## Data section
* * * * * * * * *

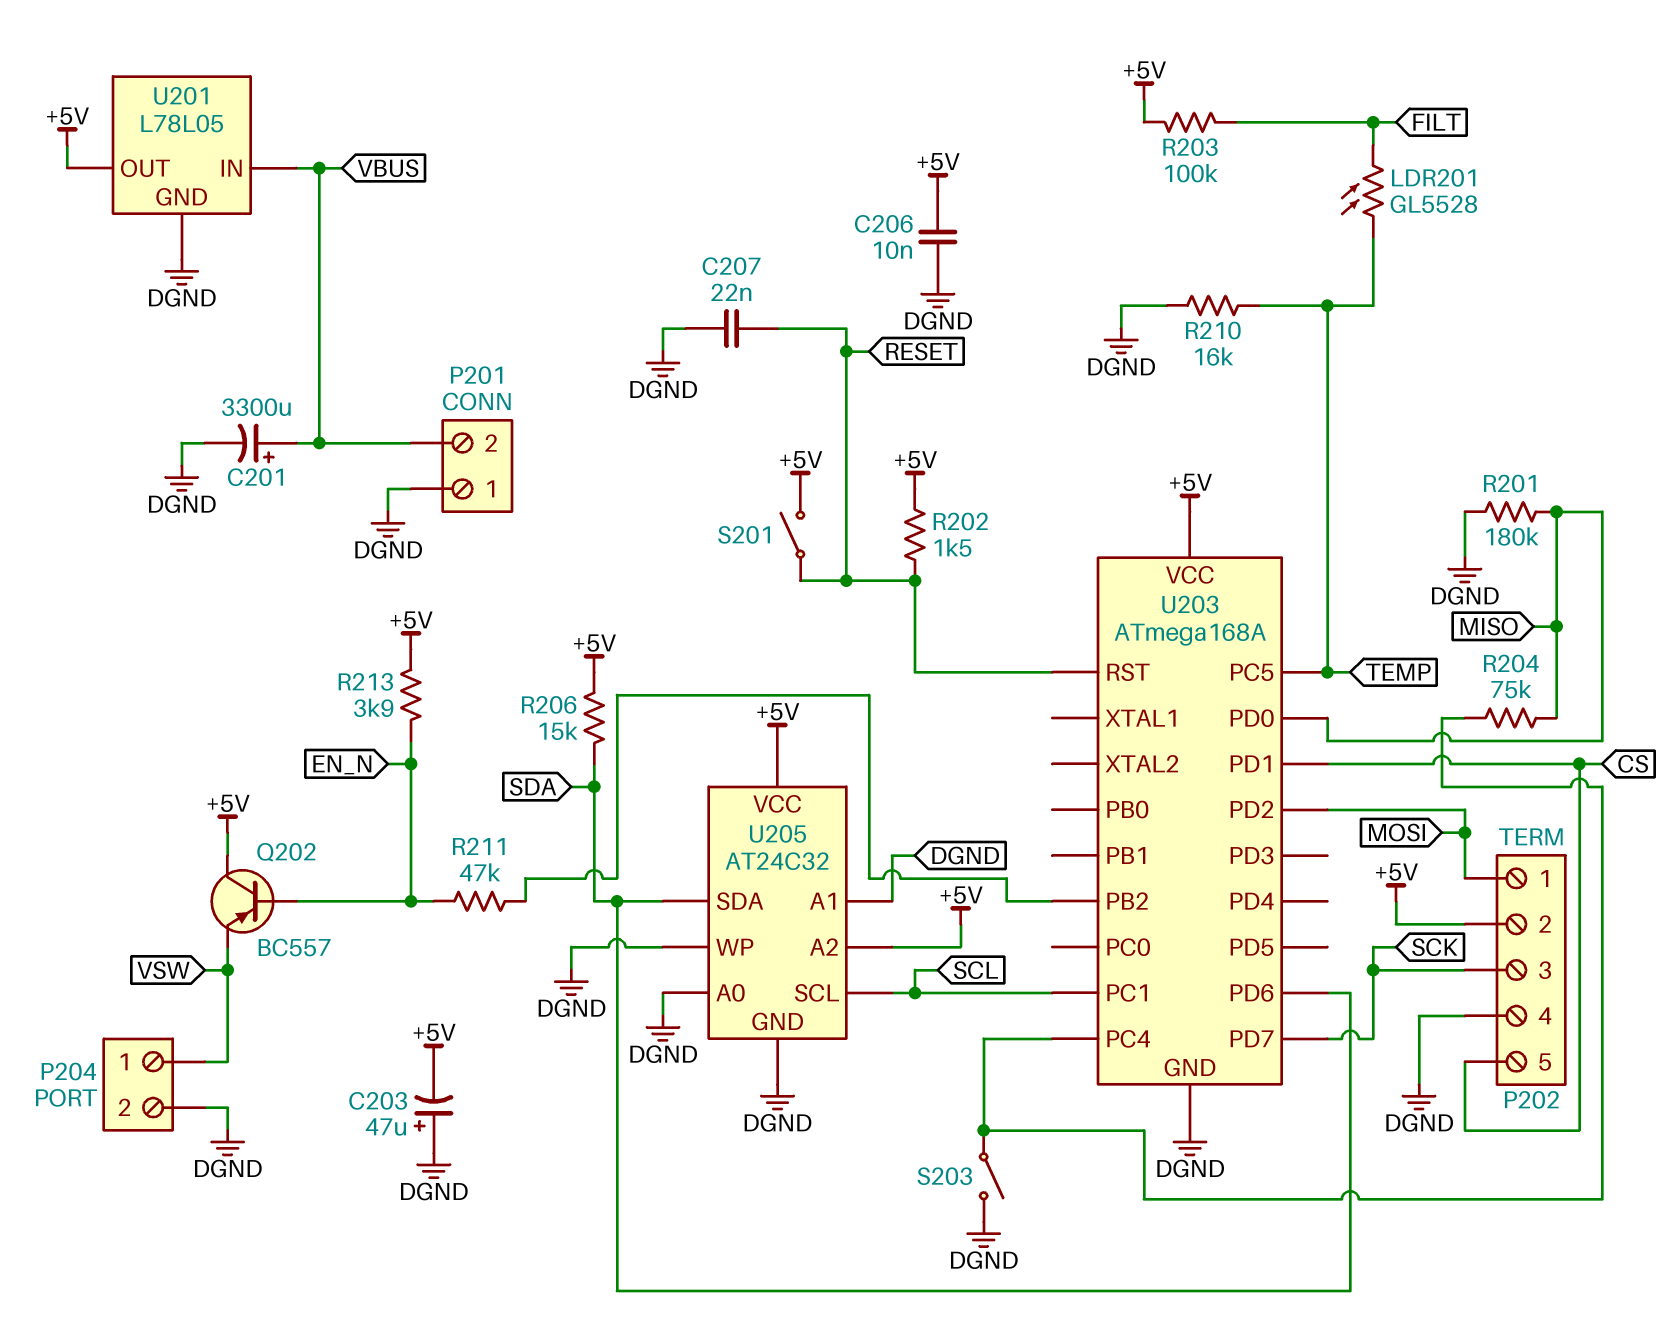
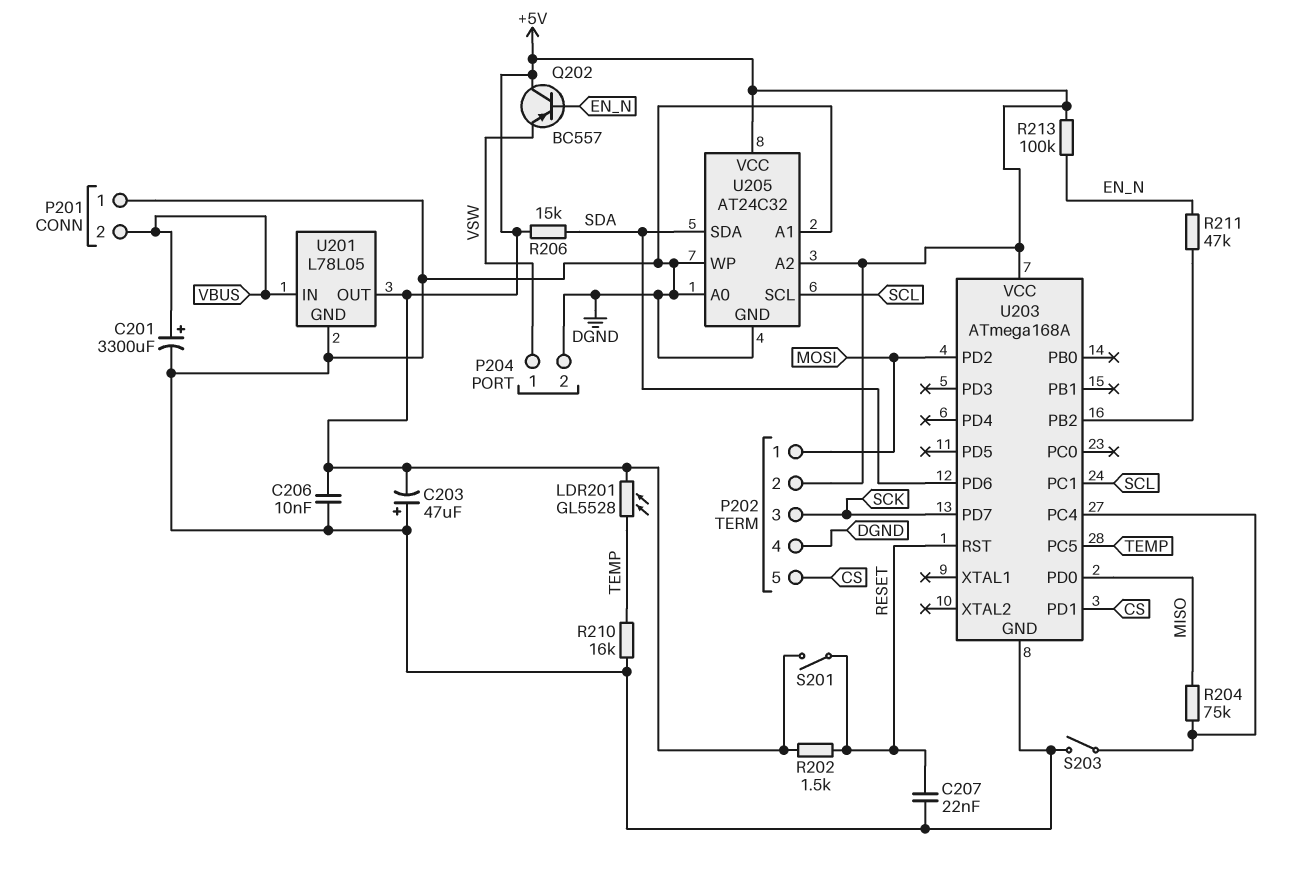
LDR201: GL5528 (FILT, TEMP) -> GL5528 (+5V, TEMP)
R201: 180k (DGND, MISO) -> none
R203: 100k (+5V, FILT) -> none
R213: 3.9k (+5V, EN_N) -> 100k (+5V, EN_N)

* * * * * * * * *

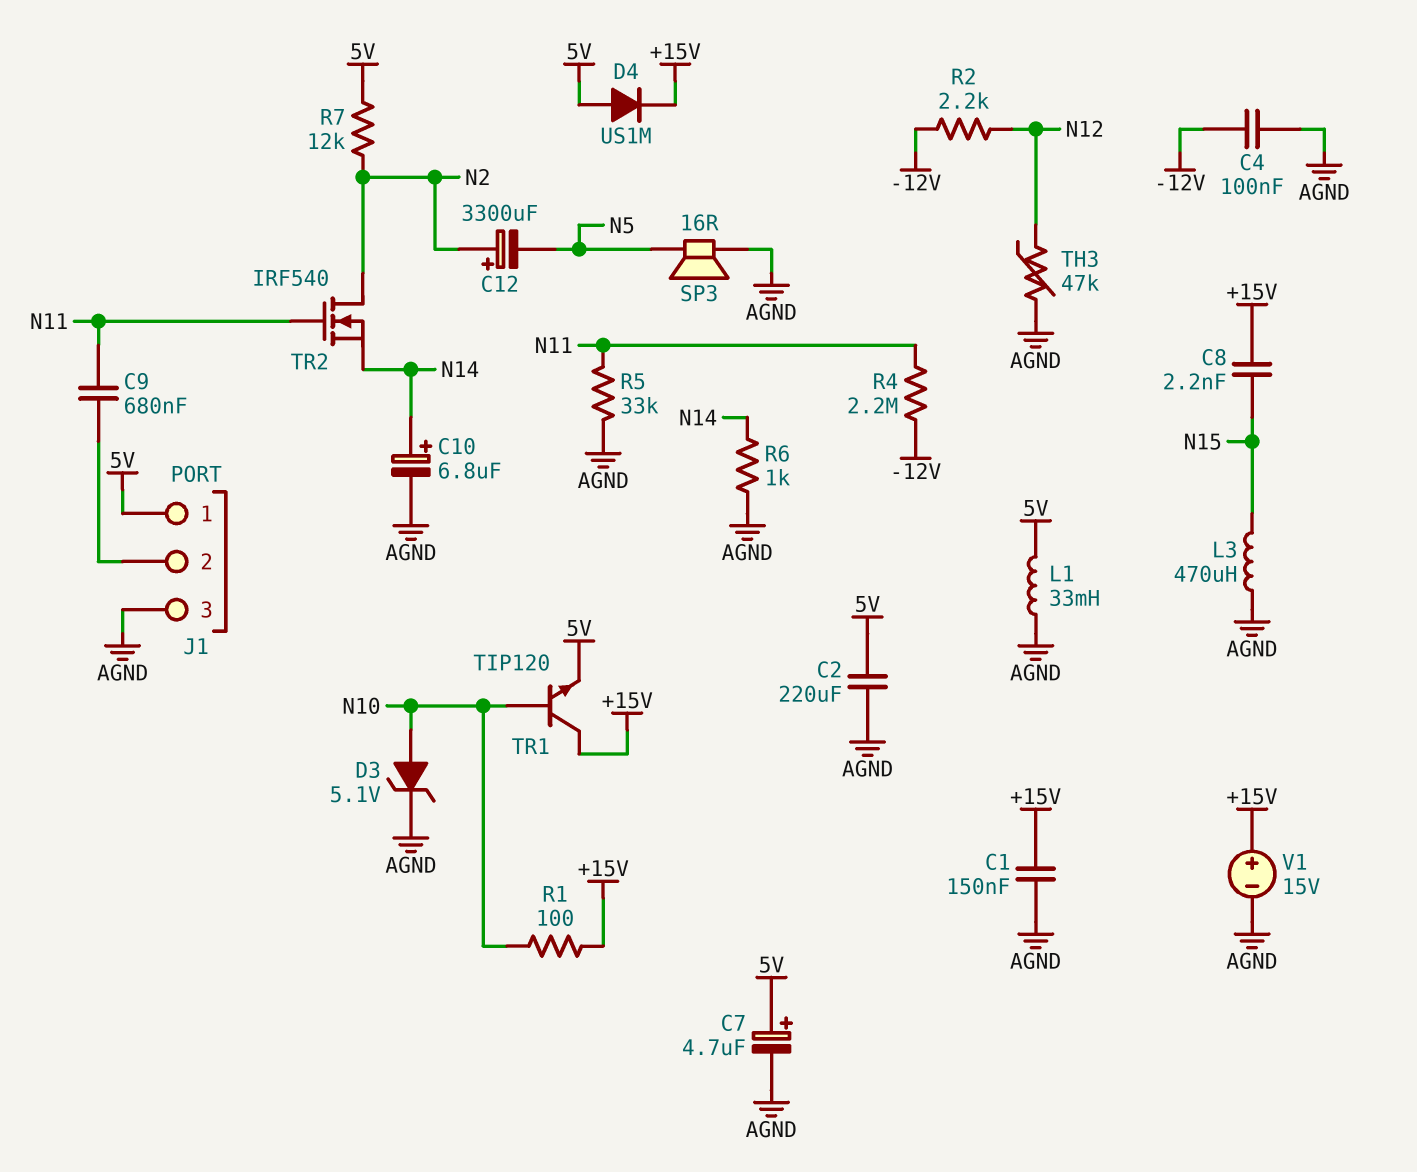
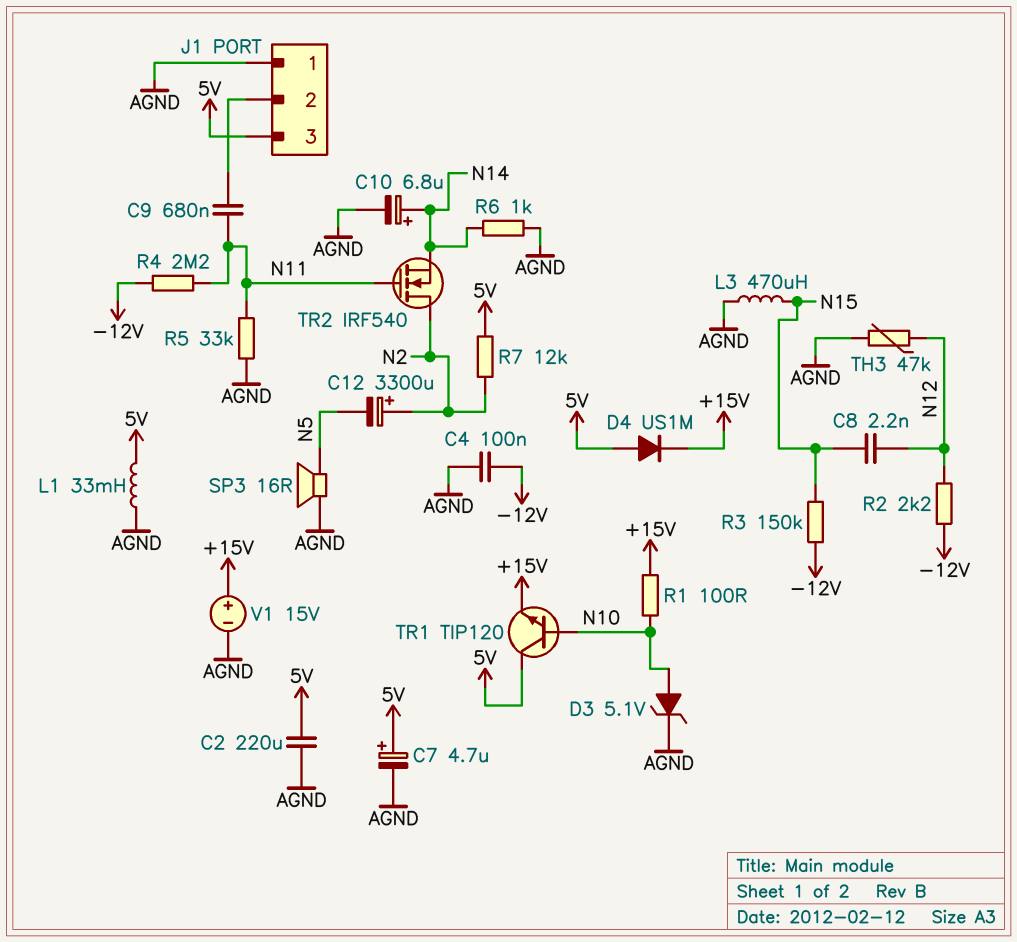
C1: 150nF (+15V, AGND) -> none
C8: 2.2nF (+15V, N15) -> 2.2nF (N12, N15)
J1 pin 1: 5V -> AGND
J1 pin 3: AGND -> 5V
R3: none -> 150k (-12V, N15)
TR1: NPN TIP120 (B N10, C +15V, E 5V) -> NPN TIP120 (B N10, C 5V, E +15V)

* * * * * * * * *

Copy range, inclusive: the line holding "C1: 150nF (+15V, AGND) -> none" to the line holding "TR1: NPN TIP120". Reproduce exactly those lines of the records above and no others.

## Answer for the task
C1: 150nF (+15V, AGND) -> none
C8: 2.2nF (+15V, N15) -> 2.2nF (N12, N15)
J1 pin 1: 5V -> AGND
J1 pin 3: AGND -> 5V
R3: none -> 150k (-12V, N15)
TR1: NPN TIP120 (B N10, C +15V, E 5V) -> NPN TIP120 (B N10, C 5V, E +15V)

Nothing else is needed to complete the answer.